### MATERIAL TO PROCESS ###

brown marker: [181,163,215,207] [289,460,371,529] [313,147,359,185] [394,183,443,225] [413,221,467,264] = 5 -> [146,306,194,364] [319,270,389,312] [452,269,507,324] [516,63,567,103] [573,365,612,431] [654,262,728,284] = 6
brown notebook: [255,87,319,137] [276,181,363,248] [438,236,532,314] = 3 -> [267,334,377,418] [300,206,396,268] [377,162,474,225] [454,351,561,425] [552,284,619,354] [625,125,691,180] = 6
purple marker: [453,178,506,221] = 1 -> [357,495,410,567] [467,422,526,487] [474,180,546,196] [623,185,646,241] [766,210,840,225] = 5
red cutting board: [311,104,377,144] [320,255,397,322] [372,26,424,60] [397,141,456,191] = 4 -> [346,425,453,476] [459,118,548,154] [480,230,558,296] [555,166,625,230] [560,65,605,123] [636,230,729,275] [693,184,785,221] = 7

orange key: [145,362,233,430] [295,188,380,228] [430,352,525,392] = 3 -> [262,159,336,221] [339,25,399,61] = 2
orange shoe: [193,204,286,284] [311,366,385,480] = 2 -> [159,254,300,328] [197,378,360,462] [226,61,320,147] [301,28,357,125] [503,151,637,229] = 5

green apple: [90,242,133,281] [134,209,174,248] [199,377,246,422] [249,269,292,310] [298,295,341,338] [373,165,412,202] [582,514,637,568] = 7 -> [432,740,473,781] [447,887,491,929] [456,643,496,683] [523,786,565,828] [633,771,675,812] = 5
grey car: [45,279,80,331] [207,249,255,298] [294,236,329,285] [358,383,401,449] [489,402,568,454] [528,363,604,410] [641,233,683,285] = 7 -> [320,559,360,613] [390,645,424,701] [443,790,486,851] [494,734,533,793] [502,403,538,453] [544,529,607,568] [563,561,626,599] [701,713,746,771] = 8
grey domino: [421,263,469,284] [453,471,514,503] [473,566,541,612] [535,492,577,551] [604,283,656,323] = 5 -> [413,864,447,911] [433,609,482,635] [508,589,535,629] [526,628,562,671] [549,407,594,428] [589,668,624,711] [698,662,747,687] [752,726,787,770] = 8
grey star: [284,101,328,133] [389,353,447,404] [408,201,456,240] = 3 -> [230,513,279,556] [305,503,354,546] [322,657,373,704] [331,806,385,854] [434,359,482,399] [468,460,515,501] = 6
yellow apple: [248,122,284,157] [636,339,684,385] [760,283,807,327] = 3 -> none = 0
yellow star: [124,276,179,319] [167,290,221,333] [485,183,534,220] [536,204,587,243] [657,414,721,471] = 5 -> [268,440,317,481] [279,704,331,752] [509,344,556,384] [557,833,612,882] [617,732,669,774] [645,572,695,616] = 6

###
### MATERIAL TO PROCESS ###

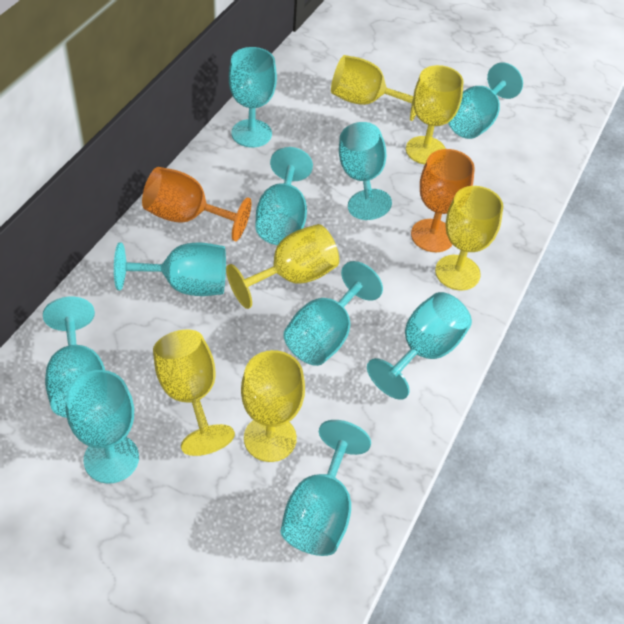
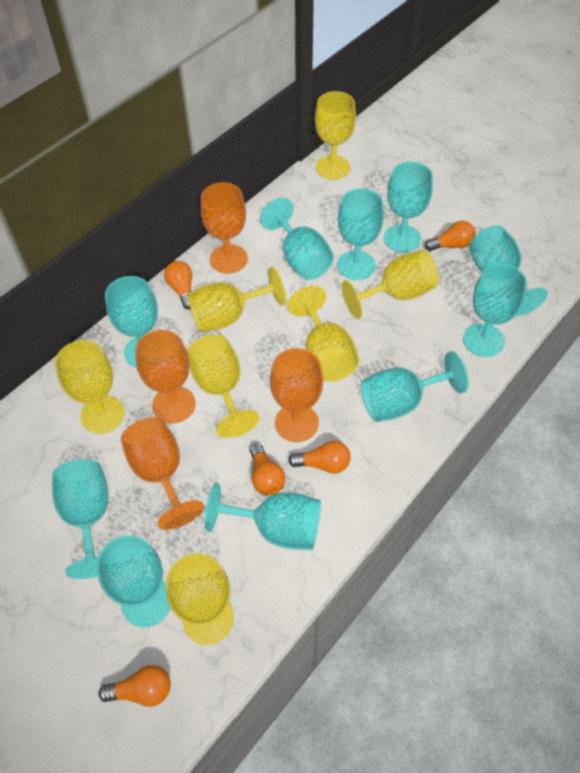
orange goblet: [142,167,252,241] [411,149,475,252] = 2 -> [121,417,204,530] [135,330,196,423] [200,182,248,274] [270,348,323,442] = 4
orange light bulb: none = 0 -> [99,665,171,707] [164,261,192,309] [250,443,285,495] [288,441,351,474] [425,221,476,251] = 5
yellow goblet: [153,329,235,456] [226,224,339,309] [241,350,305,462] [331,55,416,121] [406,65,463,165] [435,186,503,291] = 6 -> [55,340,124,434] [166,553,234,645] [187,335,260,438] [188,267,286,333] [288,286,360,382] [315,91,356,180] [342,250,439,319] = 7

###
### MATERIAL TO PROCESS ###

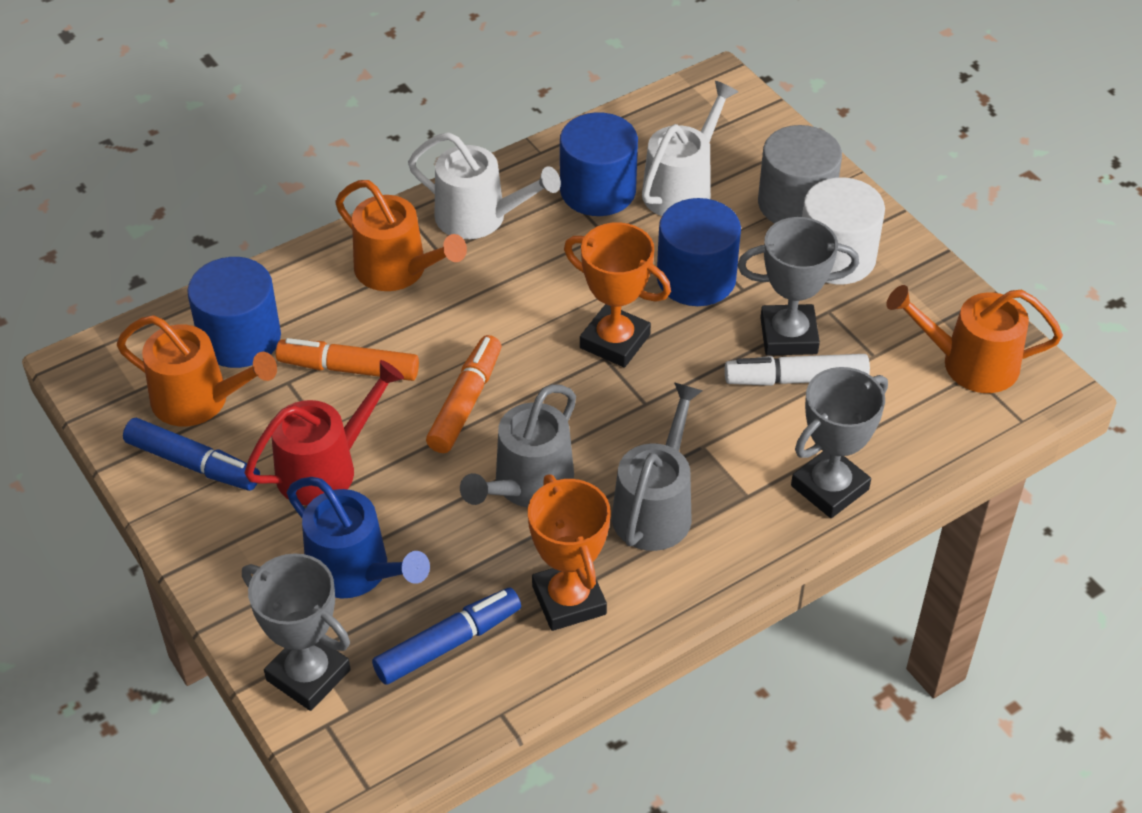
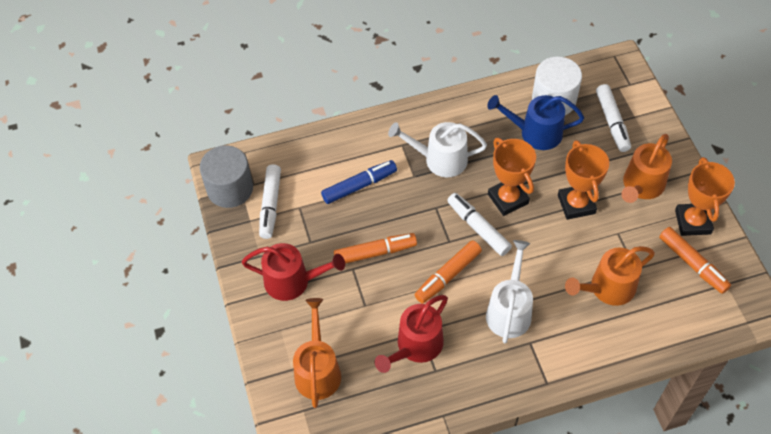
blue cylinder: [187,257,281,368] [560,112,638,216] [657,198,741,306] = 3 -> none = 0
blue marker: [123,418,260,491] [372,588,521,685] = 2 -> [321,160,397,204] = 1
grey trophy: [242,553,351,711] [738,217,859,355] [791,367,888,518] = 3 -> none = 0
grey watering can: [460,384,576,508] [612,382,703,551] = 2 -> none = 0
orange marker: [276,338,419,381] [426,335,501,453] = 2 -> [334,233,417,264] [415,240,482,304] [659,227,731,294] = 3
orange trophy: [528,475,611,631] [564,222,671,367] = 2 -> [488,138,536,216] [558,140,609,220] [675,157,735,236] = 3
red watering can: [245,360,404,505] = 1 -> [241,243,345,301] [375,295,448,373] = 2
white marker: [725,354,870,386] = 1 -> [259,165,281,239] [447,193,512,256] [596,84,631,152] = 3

###

• **JOB ITEM**:
Reproduce word for word the material above, beginning with the line that contains "brown marker: [181,163,215,207]" and ending with the line that contains "orange shoe: [193,204,286,284]".

• **RESULT**:
brown marker: [181,163,215,207] [289,460,371,529] [313,147,359,185] [394,183,443,225] [413,221,467,264] = 5 -> [146,306,194,364] [319,270,389,312] [452,269,507,324] [516,63,567,103] [573,365,612,431] [654,262,728,284] = 6
brown notebook: [255,87,319,137] [276,181,363,248] [438,236,532,314] = 3 -> [267,334,377,418] [300,206,396,268] [377,162,474,225] [454,351,561,425] [552,284,619,354] [625,125,691,180] = 6
purple marker: [453,178,506,221] = 1 -> [357,495,410,567] [467,422,526,487] [474,180,546,196] [623,185,646,241] [766,210,840,225] = 5
red cutting board: [311,104,377,144] [320,255,397,322] [372,26,424,60] [397,141,456,191] = 4 -> [346,425,453,476] [459,118,548,154] [480,230,558,296] [555,166,625,230] [560,65,605,123] [636,230,729,275] [693,184,785,221] = 7

orange key: [145,362,233,430] [295,188,380,228] [430,352,525,392] = 3 -> [262,159,336,221] [339,25,399,61] = 2
orange shoe: [193,204,286,284] [311,366,385,480] = 2 -> [159,254,300,328] [197,378,360,462] [226,61,320,147] [301,28,357,125] [503,151,637,229] = 5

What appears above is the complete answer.